• Requirement:
Each line of the records needs to be written out exactly, with any image left out.

§ §

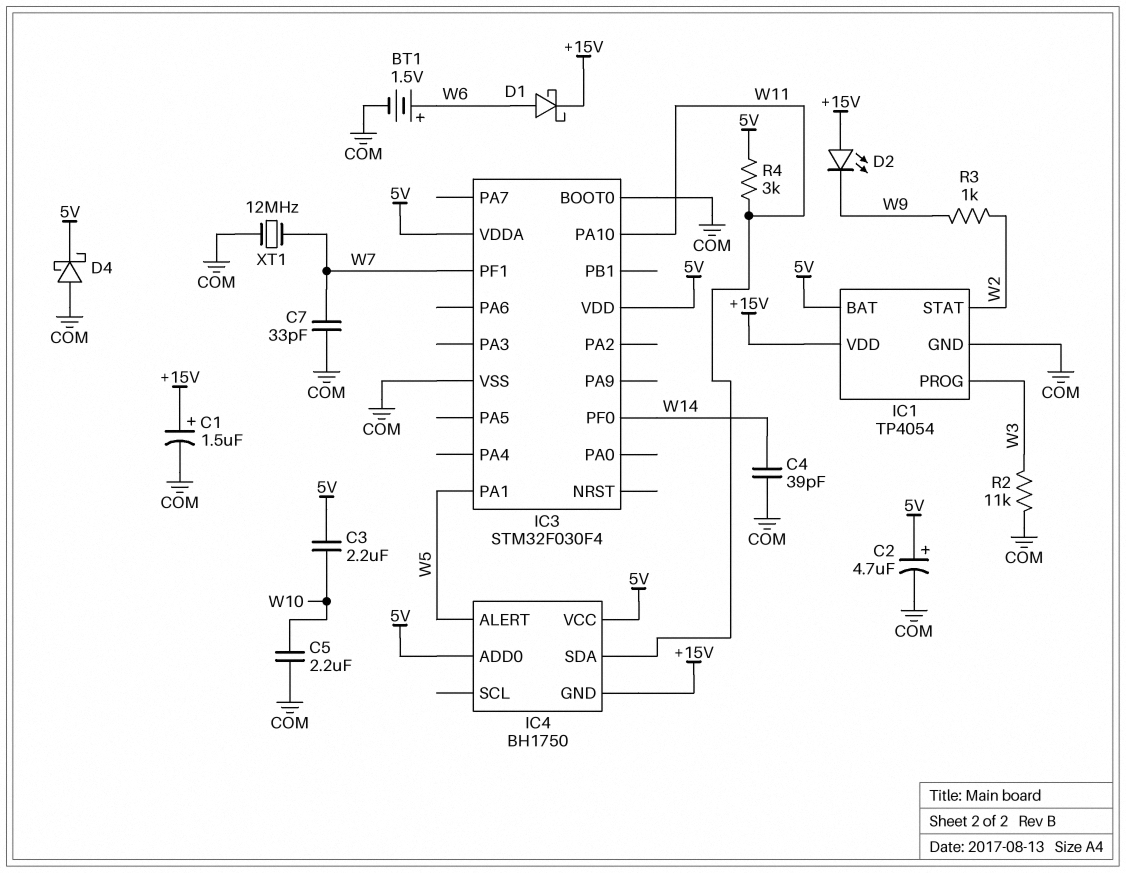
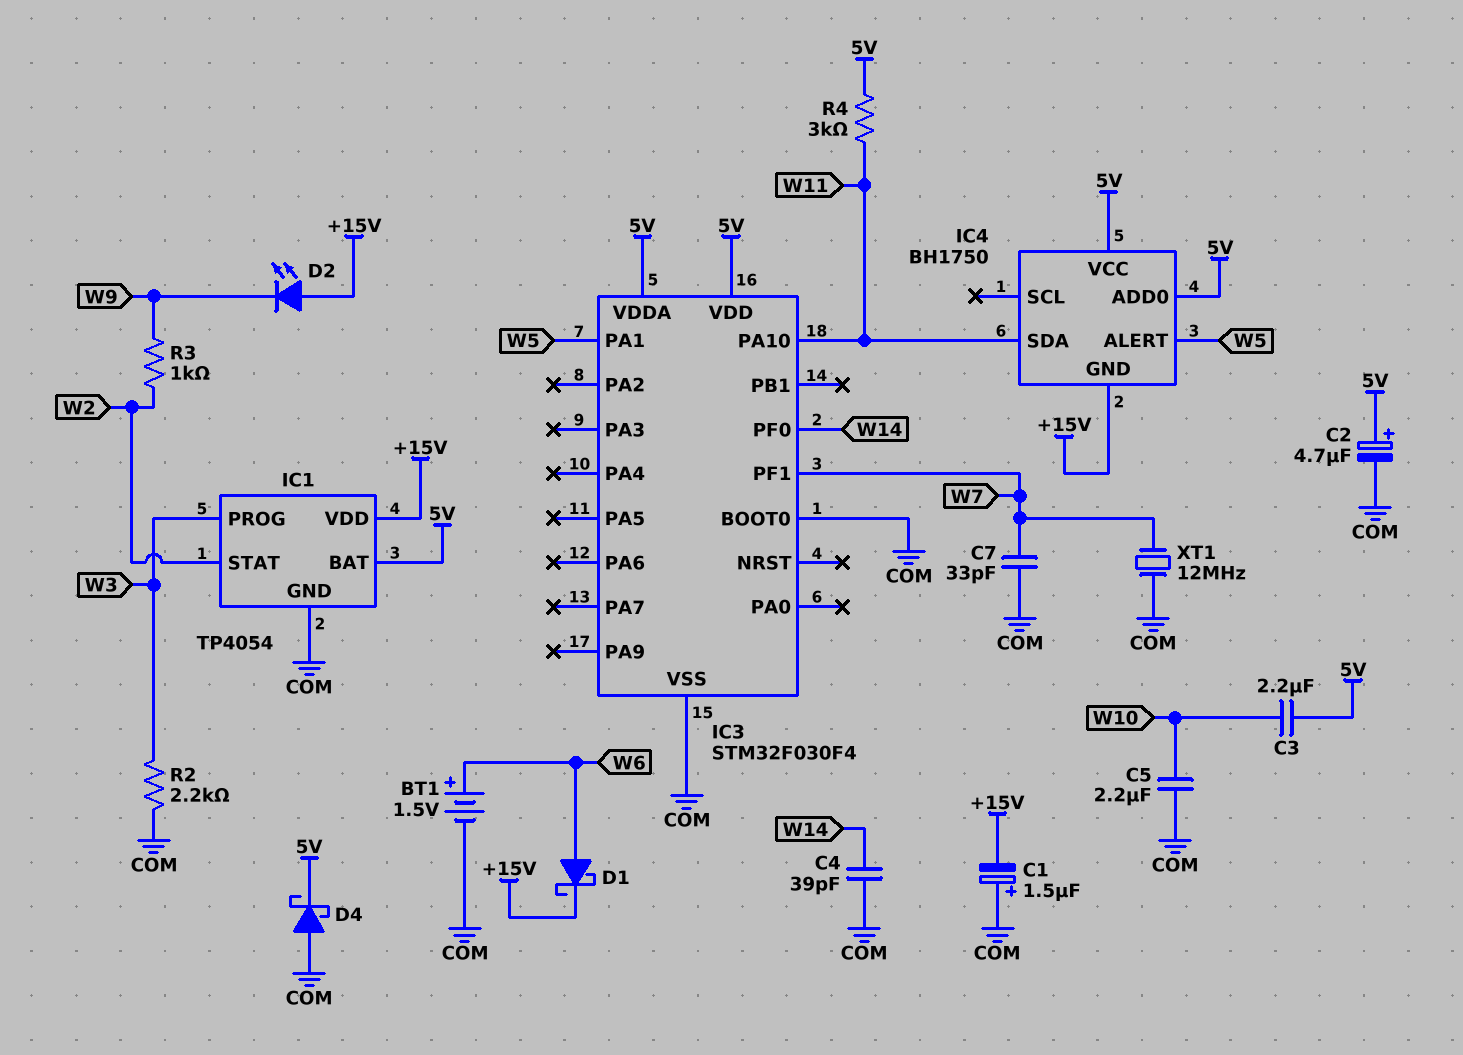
C1: 1.5uF (plus +15V, minus COM) -> 1.5uF (plus COM, minus +15V)
R2: 11k (COM, W3) -> 2.2k (COM, W3)

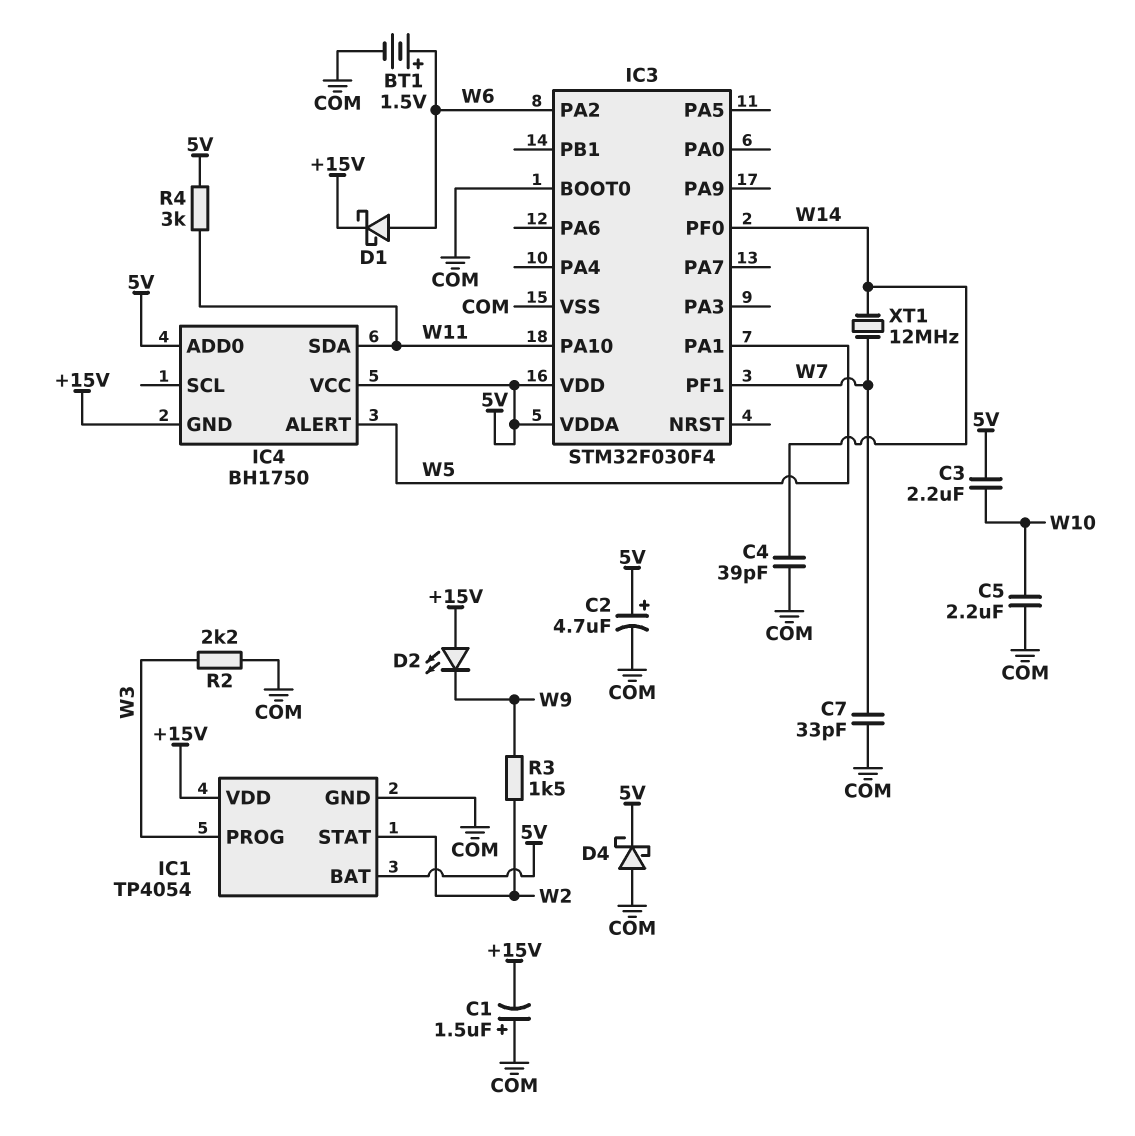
IC3 pin PA2: none -> W6
R3: 1k (W2, W9) -> 1.5k (W2, W9)
XT1: 12MHz (COM, W7) -> 12MHz (W7, W14)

§ §

• Result below:
C1: 1.5uF (plus +15V, minus COM) -> 1.5uF (plus COM, minus +15V)
R2: 11k (COM, W3) -> 2.2k (COM, W3)

IC3 pin PA2: none -> W6
R3: 1k (W2, W9) -> 1.5k (W2, W9)
XT1: 12MHz (COM, W7) -> 12MHz (W7, W14)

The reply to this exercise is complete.